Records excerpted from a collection
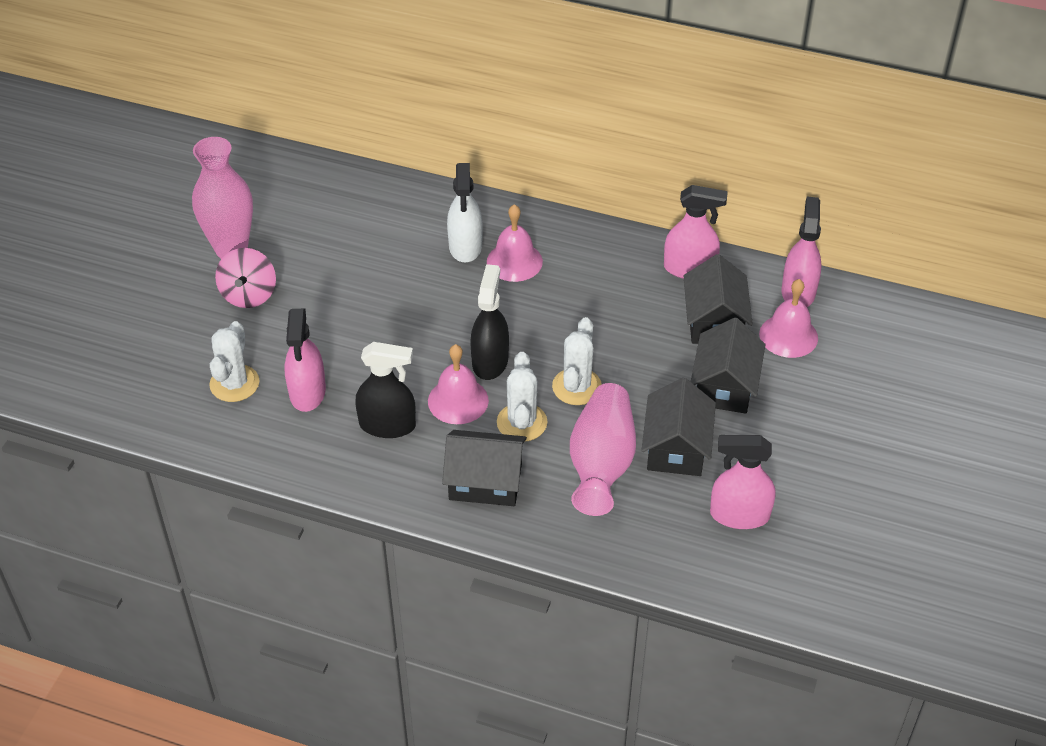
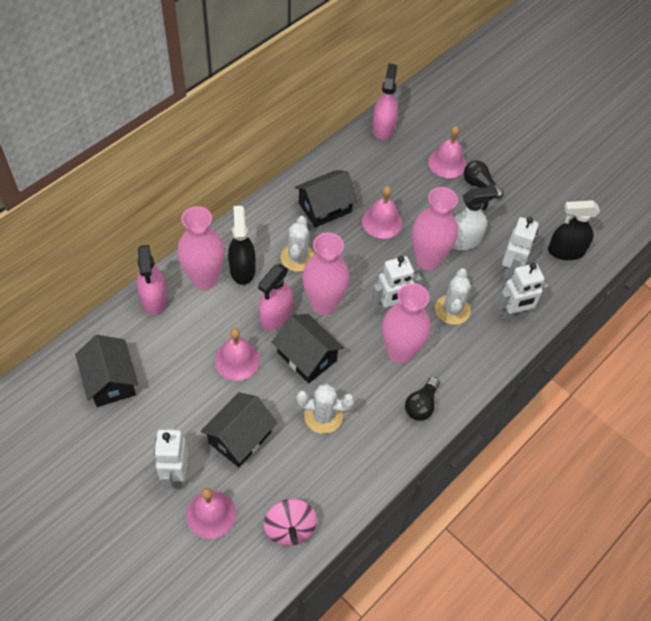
black light bulb: 0 -> 2
pink bell: 3 -> 4
pink spray bottle: 4 -> 3
pink vase: 2 -> 4
white robot: 0 -> 4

## [What you are asked to do]
Please set the records down again exactly as written. The pictures should not be included.

## [Finished exercise]
black light bulb: 0 -> 2
pink bell: 3 -> 4
pink spray bottle: 4 -> 3
pink vase: 2 -> 4
white robot: 0 -> 4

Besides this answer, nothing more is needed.